(TASK DIRECTIONS): Give back exactly the lines of the material below, starting with the line with "(423, 409) = (500, 467): yellow" and going on through the line with "(332, 535) = (573, 495): green".

(DATASET EXCERPTS):

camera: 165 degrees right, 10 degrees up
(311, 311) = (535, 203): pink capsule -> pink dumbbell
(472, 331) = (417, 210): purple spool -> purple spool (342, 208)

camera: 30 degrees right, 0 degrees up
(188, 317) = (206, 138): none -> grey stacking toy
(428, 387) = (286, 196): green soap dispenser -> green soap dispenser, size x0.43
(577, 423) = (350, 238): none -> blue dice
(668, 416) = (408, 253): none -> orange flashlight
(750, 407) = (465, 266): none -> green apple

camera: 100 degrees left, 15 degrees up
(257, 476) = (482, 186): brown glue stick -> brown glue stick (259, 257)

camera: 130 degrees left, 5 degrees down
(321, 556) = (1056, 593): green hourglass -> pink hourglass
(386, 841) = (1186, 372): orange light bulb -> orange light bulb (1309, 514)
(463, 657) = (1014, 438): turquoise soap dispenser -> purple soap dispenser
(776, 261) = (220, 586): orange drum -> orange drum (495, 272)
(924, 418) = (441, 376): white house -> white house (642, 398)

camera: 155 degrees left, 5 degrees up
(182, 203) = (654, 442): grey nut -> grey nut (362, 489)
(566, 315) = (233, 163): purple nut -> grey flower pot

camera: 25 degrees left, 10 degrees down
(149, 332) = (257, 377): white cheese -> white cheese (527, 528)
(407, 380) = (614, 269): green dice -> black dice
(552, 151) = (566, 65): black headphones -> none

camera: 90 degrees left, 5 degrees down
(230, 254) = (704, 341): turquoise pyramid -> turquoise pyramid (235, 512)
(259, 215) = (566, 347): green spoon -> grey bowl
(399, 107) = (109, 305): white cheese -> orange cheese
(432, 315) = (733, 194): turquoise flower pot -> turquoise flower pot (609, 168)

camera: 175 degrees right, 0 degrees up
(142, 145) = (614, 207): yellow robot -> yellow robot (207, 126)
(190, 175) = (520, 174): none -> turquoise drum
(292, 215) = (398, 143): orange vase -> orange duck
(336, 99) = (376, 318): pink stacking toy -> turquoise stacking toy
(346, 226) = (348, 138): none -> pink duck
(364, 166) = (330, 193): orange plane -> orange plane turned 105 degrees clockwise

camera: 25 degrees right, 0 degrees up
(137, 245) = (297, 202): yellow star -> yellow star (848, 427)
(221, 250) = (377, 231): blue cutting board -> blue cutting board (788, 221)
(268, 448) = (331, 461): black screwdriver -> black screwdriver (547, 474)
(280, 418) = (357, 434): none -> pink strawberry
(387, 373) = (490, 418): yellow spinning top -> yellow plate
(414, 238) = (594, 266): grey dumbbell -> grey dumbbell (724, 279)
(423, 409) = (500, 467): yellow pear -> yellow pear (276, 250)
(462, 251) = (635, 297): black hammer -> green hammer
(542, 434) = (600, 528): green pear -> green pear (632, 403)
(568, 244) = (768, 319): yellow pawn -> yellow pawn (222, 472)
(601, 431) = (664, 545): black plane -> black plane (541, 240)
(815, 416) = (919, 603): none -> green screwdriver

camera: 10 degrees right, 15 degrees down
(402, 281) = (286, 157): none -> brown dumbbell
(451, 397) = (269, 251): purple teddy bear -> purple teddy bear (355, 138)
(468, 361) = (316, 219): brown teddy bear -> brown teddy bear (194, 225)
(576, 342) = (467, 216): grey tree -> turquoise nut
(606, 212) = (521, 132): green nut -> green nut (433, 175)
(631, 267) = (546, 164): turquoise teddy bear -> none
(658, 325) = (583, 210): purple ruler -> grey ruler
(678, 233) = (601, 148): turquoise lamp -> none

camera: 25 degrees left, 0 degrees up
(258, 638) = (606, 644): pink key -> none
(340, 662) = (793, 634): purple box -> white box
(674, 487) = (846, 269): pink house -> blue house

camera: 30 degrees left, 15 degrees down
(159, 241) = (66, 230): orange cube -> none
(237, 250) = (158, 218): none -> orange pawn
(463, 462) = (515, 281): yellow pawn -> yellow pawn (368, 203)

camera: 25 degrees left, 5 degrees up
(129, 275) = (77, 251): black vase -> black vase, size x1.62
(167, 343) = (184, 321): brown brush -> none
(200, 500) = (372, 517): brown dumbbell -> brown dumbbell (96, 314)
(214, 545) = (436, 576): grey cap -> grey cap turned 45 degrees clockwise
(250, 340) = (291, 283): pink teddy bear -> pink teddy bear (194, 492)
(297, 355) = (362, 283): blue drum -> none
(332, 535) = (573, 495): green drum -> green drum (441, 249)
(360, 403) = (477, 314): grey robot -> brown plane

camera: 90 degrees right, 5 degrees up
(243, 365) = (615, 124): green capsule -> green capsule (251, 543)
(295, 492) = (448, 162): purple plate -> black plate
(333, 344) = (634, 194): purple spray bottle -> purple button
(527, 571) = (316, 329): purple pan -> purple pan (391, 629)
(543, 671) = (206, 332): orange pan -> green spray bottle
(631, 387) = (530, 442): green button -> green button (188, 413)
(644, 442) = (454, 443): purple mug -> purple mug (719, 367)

(WRITTEN ANSWER):
(423, 409) = (500, 467): yellow pear -> yellow pear (276, 250)
(462, 251) = (635, 297): black hammer -> green hammer
(542, 434) = (600, 528): green pear -> green pear (632, 403)
(568, 244) = (768, 319): yellow pawn -> yellow pawn (222, 472)
(601, 431) = (664, 545): black plane -> black plane (541, 240)
(815, 416) = (919, 603): none -> green screwdriver

camera: 10 degrees right, 15 degrees down
(402, 281) = (286, 157): none -> brown dumbbell
(451, 397) = (269, 251): purple teddy bear -> purple teddy bear (355, 138)
(468, 361) = (316, 219): brown teddy bear -> brown teddy bear (194, 225)
(576, 342) = (467, 216): grey tree -> turquoise nut
(606, 212) = (521, 132): green nut -> green nut (433, 175)
(631, 267) = (546, 164): turquoise teddy bear -> none
(658, 325) = (583, 210): purple ruler -> grey ruler
(678, 233) = (601, 148): turquoise lamp -> none

camera: 25 degrees left, 0 degrees up
(258, 638) = (606, 644): pink key -> none
(340, 662) = (793, 634): purple box -> white box
(674, 487) = (846, 269): pink house -> blue house

camera: 30 degrees left, 15 degrees down
(159, 241) = (66, 230): orange cube -> none
(237, 250) = (158, 218): none -> orange pawn
(463, 462) = (515, 281): yellow pawn -> yellow pawn (368, 203)

camera: 25 degrees left, 5 degrees up
(129, 275) = (77, 251): black vase -> black vase, size x1.62
(167, 343) = (184, 321): brown brush -> none
(200, 500) = (372, 517): brown dumbbell -> brown dumbbell (96, 314)
(214, 545) = (436, 576): grey cap -> grey cap turned 45 degrees clockwise
(250, 340) = (291, 283): pink teddy bear -> pink teddy bear (194, 492)
(297, 355) = (362, 283): blue drum -> none
(332, 535) = (573, 495): green drum -> green drum (441, 249)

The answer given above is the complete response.